'''

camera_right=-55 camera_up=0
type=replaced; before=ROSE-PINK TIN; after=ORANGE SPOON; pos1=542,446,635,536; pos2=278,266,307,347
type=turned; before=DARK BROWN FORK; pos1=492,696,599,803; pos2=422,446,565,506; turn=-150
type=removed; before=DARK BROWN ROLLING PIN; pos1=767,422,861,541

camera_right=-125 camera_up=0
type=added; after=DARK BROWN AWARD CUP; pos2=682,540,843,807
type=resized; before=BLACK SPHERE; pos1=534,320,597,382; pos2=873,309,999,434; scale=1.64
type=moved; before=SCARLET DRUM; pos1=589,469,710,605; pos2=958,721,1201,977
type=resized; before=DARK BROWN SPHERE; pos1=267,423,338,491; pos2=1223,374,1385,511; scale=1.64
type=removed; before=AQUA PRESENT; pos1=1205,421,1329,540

'''
'''

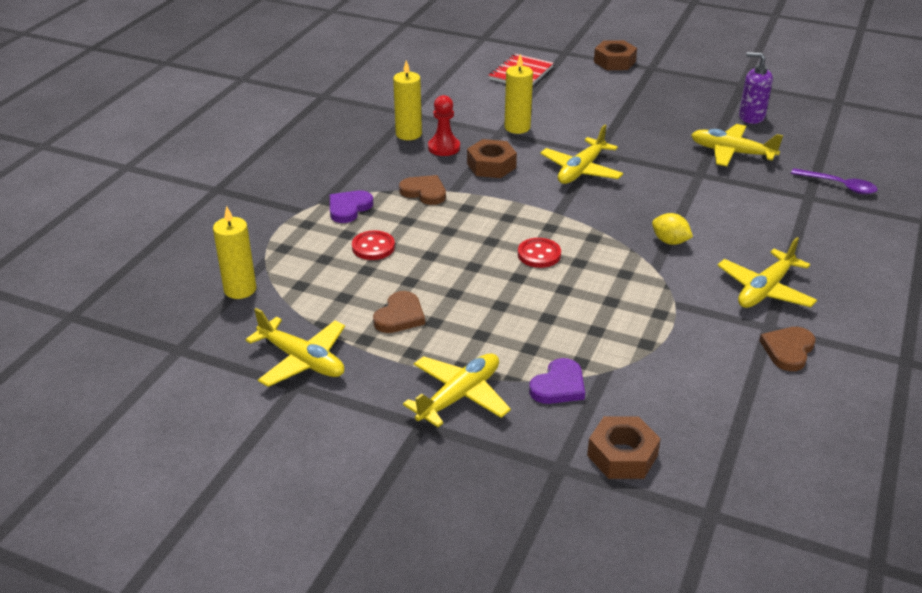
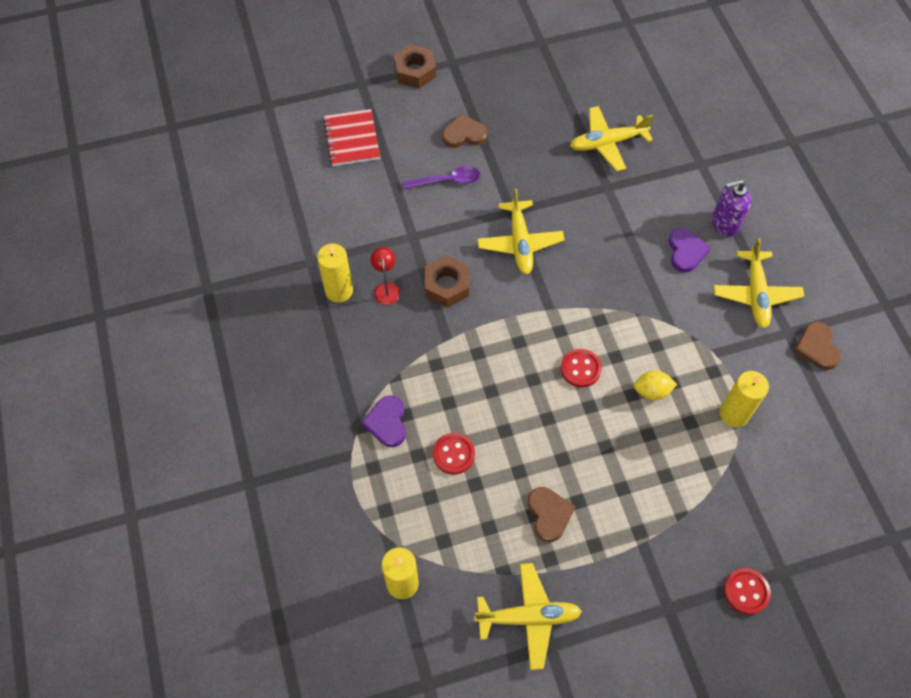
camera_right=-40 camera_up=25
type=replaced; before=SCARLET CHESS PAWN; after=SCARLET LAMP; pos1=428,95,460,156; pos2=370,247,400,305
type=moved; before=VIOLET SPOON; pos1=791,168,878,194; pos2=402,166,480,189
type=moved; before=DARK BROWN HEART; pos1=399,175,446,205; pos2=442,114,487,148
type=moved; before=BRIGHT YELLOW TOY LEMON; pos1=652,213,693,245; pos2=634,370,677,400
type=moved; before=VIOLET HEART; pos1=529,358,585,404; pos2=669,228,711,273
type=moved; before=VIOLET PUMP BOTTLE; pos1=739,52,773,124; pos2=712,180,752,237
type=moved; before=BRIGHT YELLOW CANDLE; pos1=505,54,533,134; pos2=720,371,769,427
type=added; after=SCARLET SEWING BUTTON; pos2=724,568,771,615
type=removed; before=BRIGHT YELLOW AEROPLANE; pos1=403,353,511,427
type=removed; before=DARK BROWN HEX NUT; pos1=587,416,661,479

'''

AIM OF THE TASK. Both the line containing "type=replaced; before=ROSE-PINK TIN;" and the line containing "type=turned; before=DARK BROWN" belong in the answer. Print them and every line above that falls between them exactly, and no others.

RESULT.
type=replaced; before=ROSE-PINK TIN; after=ORANGE SPOON; pos1=542,446,635,536; pos2=278,266,307,347
type=turned; before=DARK BROWN FORK; pos1=492,696,599,803; pos2=422,446,565,506; turn=-150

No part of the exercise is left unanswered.